[Spatial object tracking data]
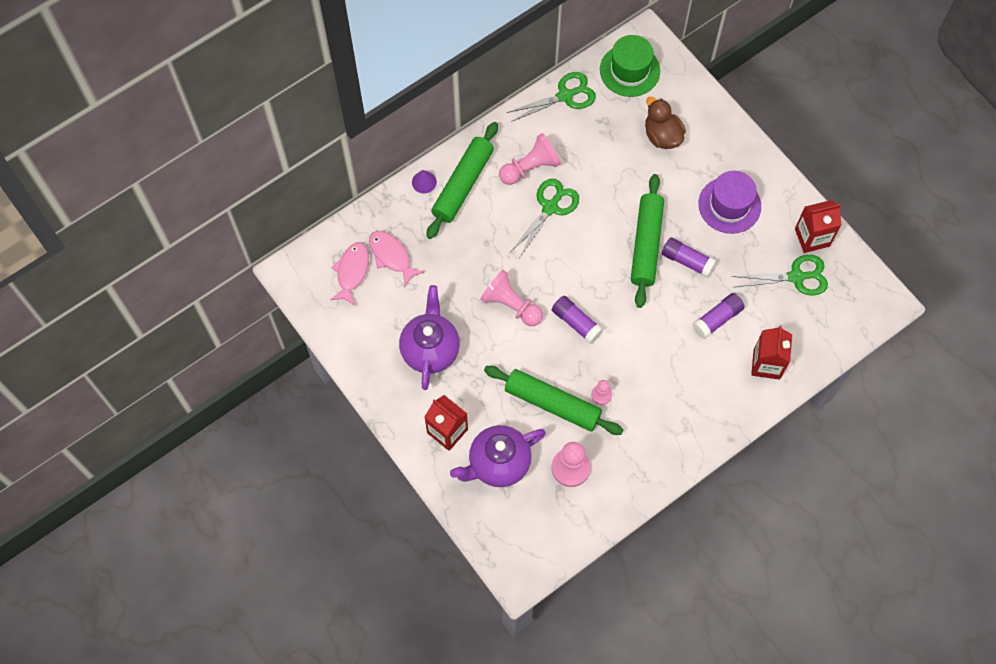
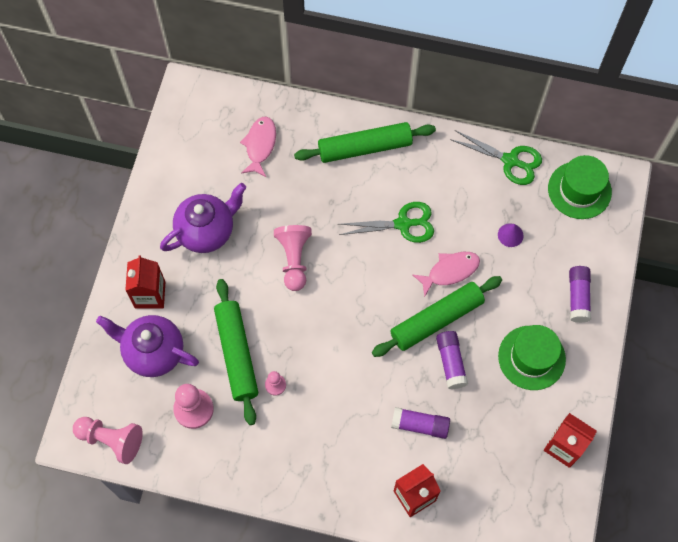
camera: 50 degrees right, 0 degrees up
pink fish [330,242,369,306] -> pink fish moved to [413,252,480,297]
purple cone [412,170,437,194] -> purple cone moved to [498,223,524,247]
pink pawn [499,133,561,185] -> pink pawn moved to [73,417,143,464]
purple glue stick [552,296,603,344] -> purple glue stick moved to [569,266,591,323]
brown duck [645,97,686,149] -> none
purple hat [698,171,761,234] -> green hat [498,325,566,390]
green scissors [732,255,828,296] -> none

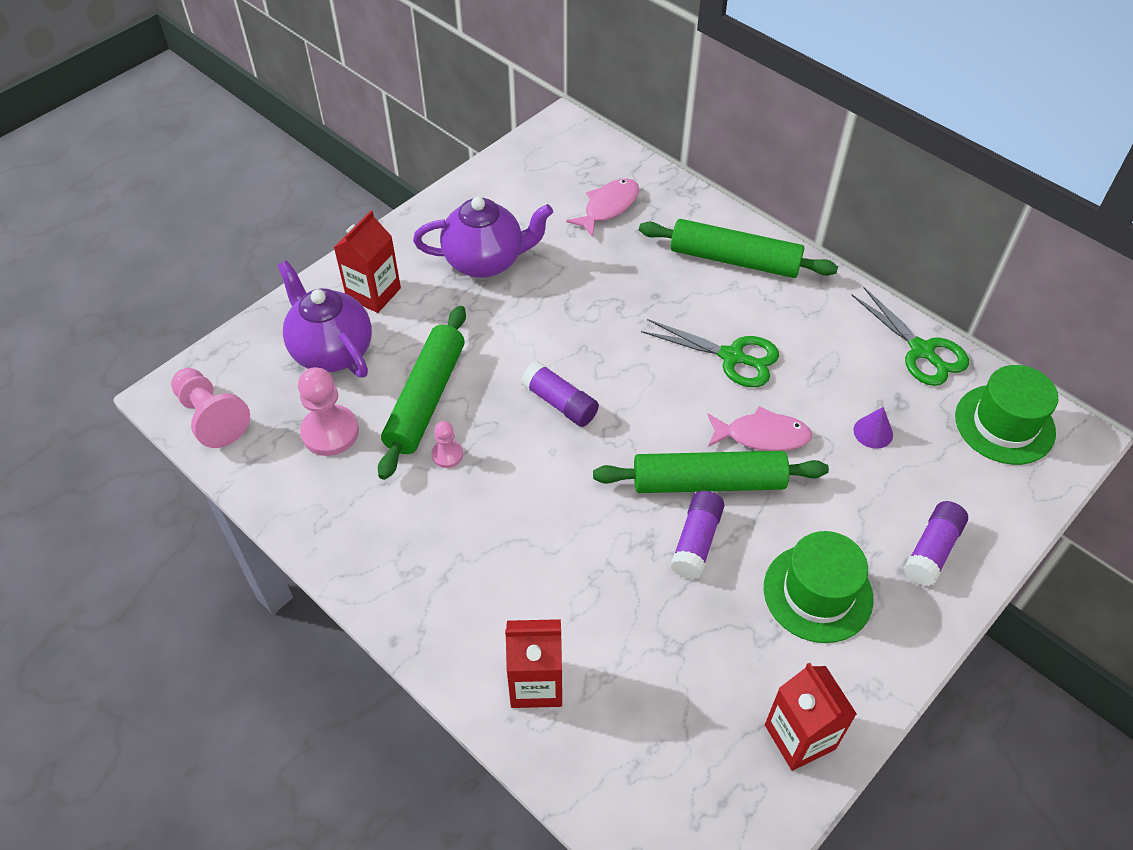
camera: 30 degrees right, 15 degrees down
pink pawn [274,225,312,291] -> none
purple glue stick [391,407,450,439] -> purple glue stick moved to [521,361,599,427]

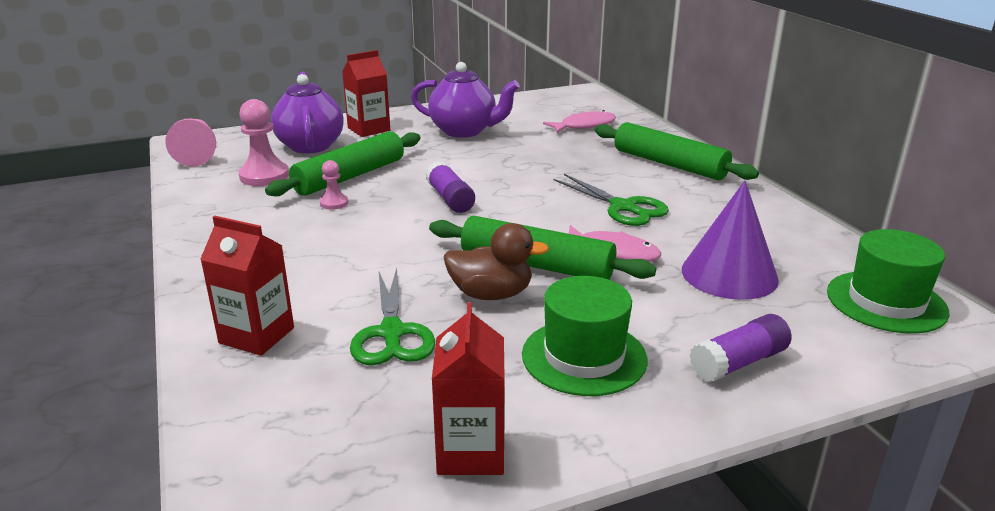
camera: 25 degrees right, 25 degrees down
purple glue stick [670,491,725,579] -> brown duck [443,223,549,300]
green scissors [852,287,969,386] -> green scissors moved to [350,268,436,366]
purple cone [853,407,893,449] -> purple cone [682,181,779,300], size x2.23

§ Description of the task
Going through the records above, count the lines that hold "green" and answer with the count alone.

§ Exercise answer
3